(Dataset excerpts)
━━━━━━

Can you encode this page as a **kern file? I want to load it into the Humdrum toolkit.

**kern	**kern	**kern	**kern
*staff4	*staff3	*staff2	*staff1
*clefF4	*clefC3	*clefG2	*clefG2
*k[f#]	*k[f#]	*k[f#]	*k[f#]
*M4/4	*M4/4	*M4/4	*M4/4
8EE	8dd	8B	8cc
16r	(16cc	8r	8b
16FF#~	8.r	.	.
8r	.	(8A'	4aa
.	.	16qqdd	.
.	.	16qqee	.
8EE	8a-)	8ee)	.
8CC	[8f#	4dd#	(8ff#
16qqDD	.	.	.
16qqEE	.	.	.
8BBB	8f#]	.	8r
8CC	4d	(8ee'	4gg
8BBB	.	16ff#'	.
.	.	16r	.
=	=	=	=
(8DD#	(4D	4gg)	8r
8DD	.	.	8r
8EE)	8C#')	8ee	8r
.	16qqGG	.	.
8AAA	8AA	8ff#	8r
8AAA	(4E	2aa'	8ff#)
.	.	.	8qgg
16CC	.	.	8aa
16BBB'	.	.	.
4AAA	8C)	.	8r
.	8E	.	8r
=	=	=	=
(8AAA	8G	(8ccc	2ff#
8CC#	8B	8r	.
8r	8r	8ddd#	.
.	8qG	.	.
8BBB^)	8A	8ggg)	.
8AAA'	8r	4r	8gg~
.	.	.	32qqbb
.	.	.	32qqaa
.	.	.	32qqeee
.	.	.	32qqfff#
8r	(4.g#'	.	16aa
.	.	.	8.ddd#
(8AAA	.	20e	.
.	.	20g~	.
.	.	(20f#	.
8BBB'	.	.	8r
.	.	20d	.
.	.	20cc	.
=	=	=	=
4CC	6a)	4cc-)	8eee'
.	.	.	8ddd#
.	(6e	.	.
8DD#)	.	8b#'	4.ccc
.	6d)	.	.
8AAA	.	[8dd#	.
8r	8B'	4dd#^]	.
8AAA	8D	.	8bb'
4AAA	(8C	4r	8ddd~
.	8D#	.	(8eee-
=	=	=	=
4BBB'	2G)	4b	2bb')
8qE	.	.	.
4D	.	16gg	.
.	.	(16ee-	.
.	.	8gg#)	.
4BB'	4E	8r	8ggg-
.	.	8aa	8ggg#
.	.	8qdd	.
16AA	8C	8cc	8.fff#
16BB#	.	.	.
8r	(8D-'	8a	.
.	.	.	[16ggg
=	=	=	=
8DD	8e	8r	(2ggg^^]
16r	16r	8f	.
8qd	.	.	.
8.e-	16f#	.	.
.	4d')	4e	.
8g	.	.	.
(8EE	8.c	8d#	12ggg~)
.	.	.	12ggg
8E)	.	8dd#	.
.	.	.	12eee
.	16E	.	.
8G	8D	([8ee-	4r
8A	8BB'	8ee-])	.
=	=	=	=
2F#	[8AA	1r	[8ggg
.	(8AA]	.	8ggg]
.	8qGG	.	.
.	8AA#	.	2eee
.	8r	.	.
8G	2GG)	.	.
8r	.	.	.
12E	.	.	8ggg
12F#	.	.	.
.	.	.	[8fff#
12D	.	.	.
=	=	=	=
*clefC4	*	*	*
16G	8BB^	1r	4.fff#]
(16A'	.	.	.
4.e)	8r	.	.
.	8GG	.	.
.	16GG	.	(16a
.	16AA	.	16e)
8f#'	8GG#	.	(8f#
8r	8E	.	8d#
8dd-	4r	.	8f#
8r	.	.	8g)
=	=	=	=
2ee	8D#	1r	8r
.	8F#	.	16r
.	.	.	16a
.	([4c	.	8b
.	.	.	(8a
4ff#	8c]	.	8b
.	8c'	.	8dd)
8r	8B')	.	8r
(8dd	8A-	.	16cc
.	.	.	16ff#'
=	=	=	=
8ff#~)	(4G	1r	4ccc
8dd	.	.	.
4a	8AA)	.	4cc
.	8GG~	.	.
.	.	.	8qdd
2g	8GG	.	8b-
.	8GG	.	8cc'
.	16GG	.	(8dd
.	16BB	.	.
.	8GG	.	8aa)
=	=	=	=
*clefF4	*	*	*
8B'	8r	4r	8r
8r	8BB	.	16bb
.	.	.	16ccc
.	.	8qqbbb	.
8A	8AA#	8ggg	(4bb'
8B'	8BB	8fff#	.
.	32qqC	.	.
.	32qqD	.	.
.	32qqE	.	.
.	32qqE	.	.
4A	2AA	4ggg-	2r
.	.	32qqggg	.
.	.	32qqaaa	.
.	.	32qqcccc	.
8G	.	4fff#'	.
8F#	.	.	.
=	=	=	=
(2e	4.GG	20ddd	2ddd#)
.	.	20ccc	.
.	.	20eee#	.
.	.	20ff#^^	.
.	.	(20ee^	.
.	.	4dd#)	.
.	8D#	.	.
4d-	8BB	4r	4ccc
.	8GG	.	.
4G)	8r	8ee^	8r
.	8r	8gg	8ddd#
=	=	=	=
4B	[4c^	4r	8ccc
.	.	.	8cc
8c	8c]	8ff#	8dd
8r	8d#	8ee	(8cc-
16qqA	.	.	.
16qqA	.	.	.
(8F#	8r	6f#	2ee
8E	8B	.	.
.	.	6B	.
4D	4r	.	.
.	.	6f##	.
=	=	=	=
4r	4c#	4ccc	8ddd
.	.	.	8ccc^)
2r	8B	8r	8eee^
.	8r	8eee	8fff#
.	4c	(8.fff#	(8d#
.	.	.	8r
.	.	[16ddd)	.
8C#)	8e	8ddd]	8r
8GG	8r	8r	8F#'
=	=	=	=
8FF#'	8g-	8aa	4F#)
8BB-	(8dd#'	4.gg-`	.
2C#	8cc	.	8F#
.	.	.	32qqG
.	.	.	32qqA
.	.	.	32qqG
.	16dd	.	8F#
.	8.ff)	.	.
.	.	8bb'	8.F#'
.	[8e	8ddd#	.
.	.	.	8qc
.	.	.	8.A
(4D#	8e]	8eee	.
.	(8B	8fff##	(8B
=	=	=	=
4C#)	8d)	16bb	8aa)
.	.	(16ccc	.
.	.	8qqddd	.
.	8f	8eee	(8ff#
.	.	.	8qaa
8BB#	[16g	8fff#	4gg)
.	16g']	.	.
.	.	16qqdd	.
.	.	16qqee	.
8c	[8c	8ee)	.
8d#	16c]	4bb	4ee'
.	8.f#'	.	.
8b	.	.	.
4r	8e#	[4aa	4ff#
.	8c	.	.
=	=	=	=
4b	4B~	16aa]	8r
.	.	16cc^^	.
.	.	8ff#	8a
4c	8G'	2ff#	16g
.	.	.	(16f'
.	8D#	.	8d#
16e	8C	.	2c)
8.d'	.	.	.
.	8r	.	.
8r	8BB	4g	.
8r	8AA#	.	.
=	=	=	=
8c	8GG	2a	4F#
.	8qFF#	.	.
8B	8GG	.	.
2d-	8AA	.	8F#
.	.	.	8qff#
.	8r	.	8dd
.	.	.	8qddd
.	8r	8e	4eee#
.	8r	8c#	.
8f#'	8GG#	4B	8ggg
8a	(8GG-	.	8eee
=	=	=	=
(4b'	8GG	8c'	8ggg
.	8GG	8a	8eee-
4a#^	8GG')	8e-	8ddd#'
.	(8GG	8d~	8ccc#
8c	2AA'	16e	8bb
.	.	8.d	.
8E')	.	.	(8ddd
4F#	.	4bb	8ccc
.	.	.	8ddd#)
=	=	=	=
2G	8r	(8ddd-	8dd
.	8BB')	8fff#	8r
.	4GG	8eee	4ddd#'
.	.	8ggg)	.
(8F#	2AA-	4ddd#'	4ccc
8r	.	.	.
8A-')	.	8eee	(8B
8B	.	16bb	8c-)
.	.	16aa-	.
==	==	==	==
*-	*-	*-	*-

━━━━━━

Exercise:
Could you collect every line of the listing above that contains the string "kern" and copy each one out in full?

Exercise solution:
Can you encode this page as a **kern file? I want to load it into the Humdrum toolkit.
**kern	**kern	**kern	**kern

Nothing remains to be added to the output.